== MATERIAL FOR THE TASK ==
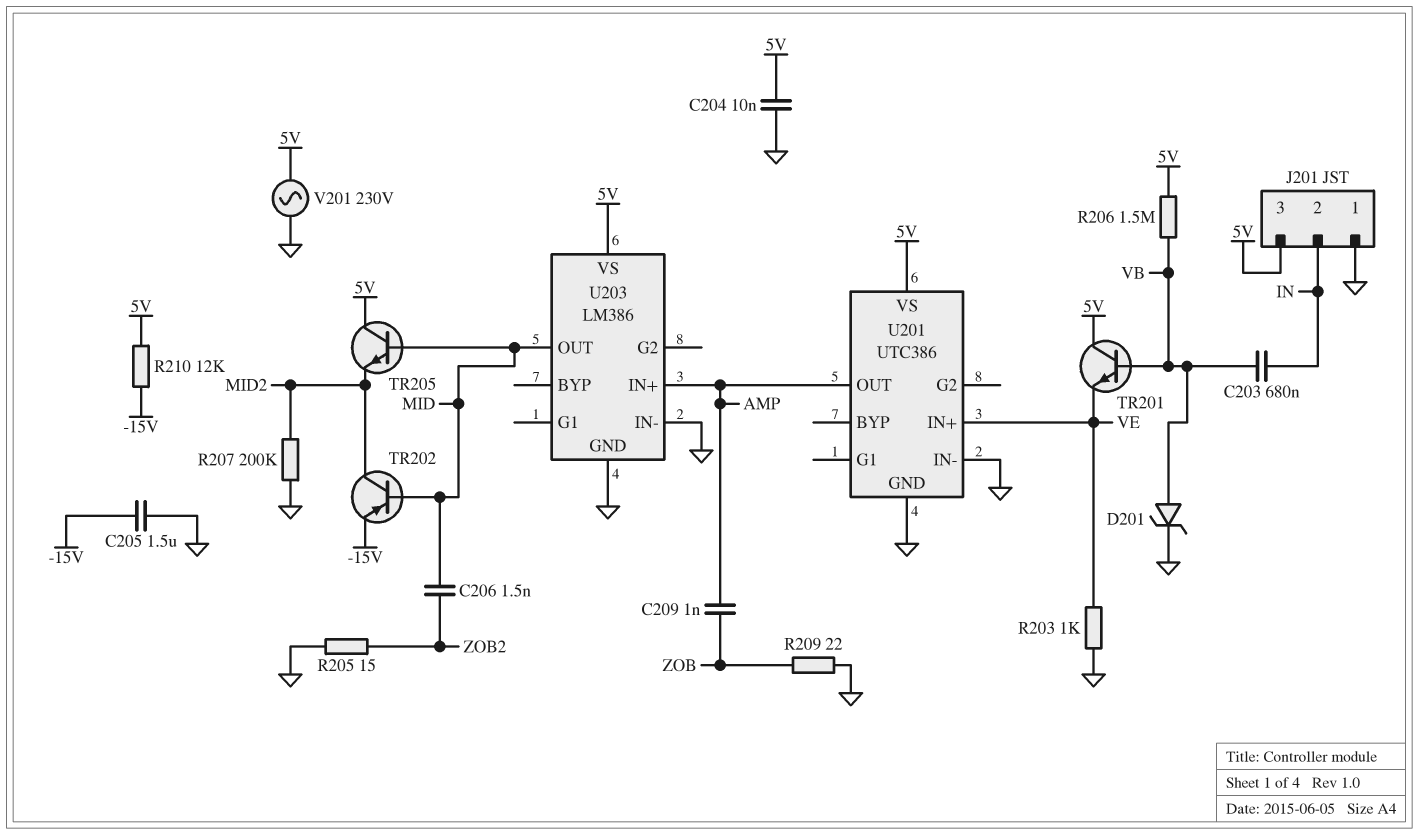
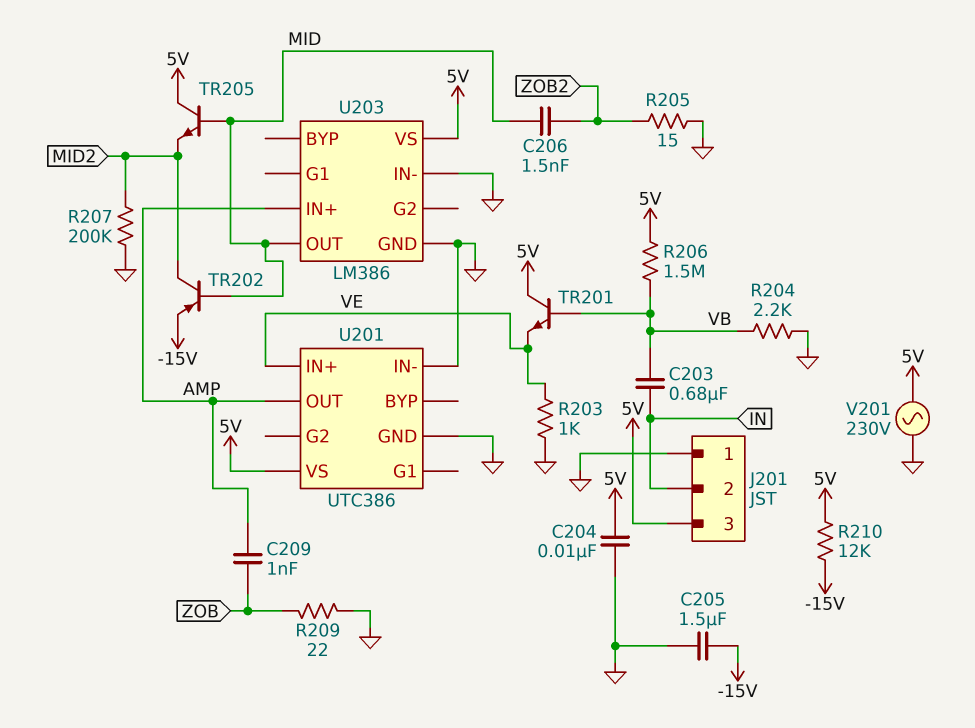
D201: zener (A VB, K GND) -> none
R204: none -> 2.2k (GND, VB)

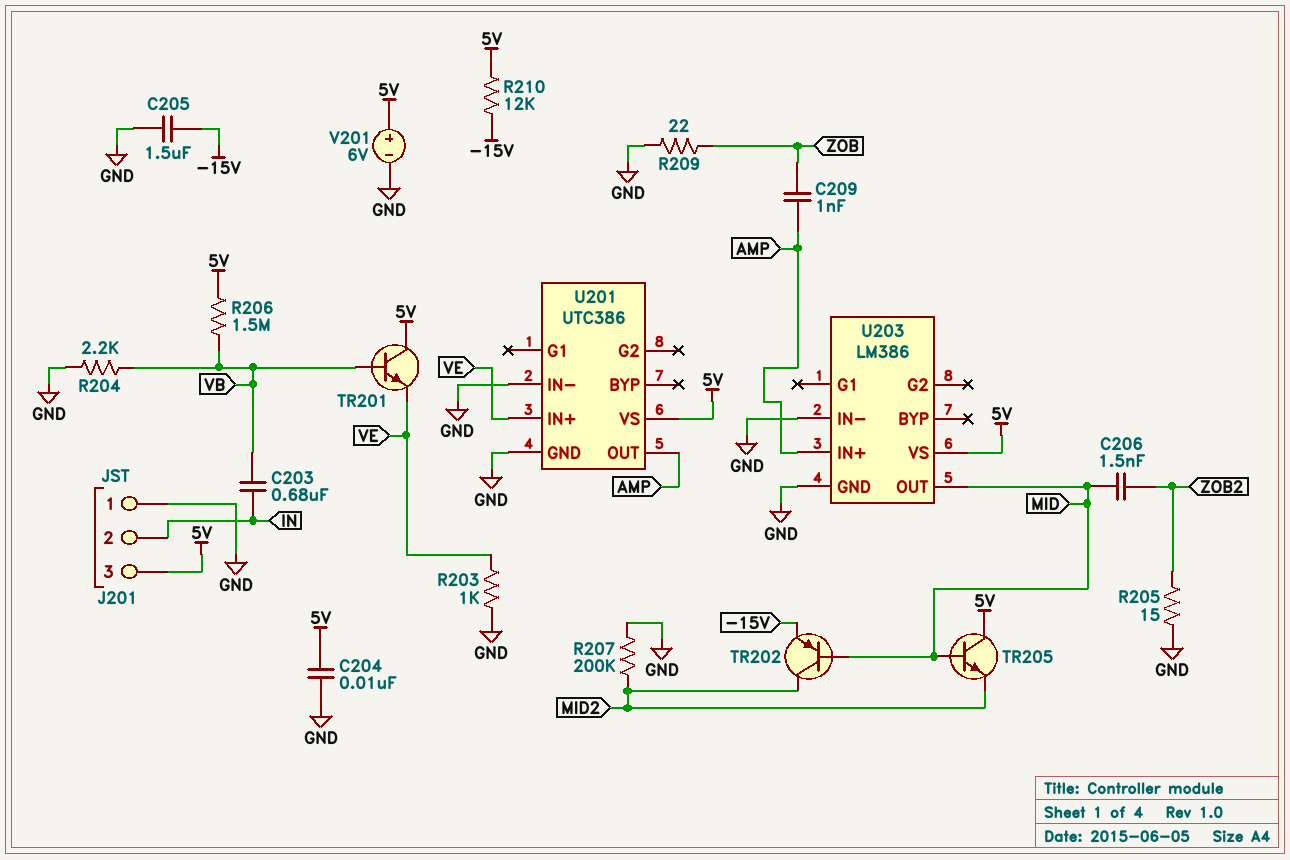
V201: AC 230V (5V, GND) -> 6V (plus 5V, minus GND)

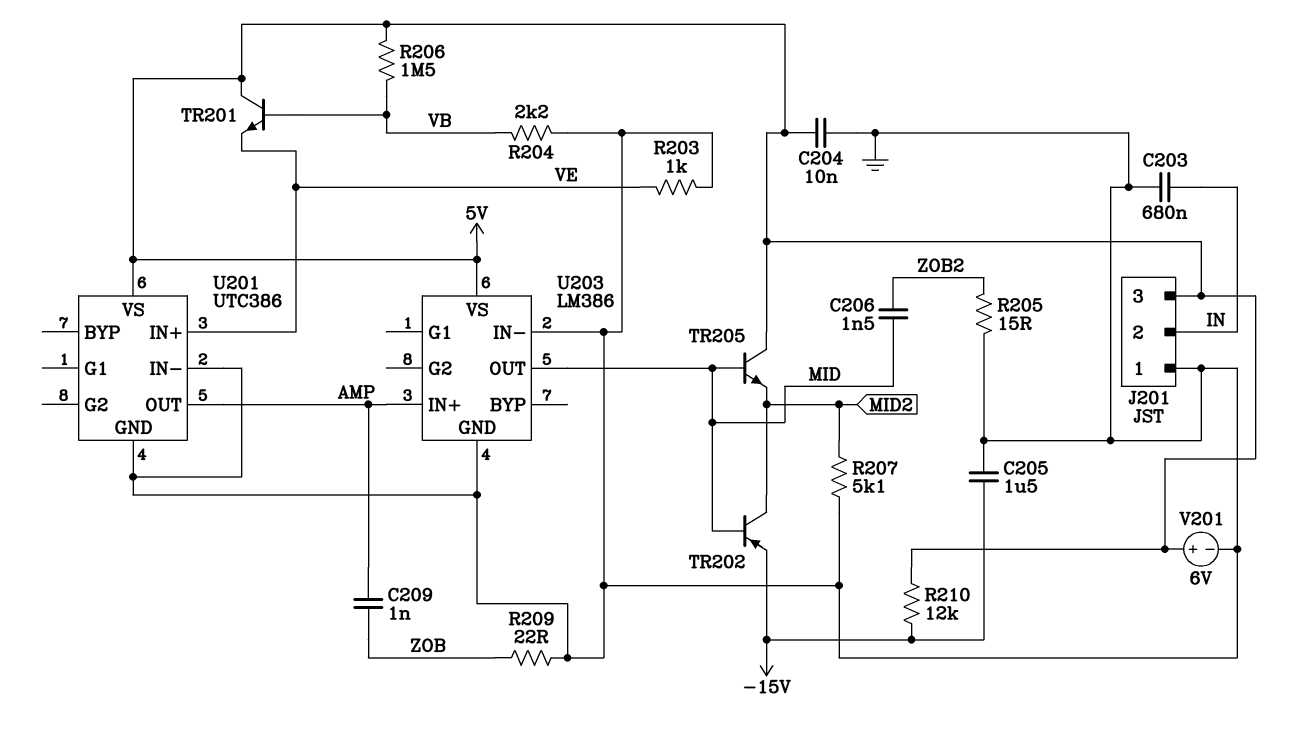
C203: 680nF (IN, VB) -> 680nF (GND, IN)
R207: 200k (GND, MID2) -> 5.1k (GND, MID2)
===
→ REQUIREMENT
Once the pictures are set aside, give every line above again without alteration.

→ YOUR SOLUTION
D201: zener (A VB, K GND) -> none
R204: none -> 2.2k (GND, VB)

V201: AC 230V (5V, GND) -> 6V (plus 5V, minus GND)

C203: 680nF (IN, VB) -> 680nF (GND, IN)
R207: 200k (GND, MID2) -> 5.1k (GND, MID2)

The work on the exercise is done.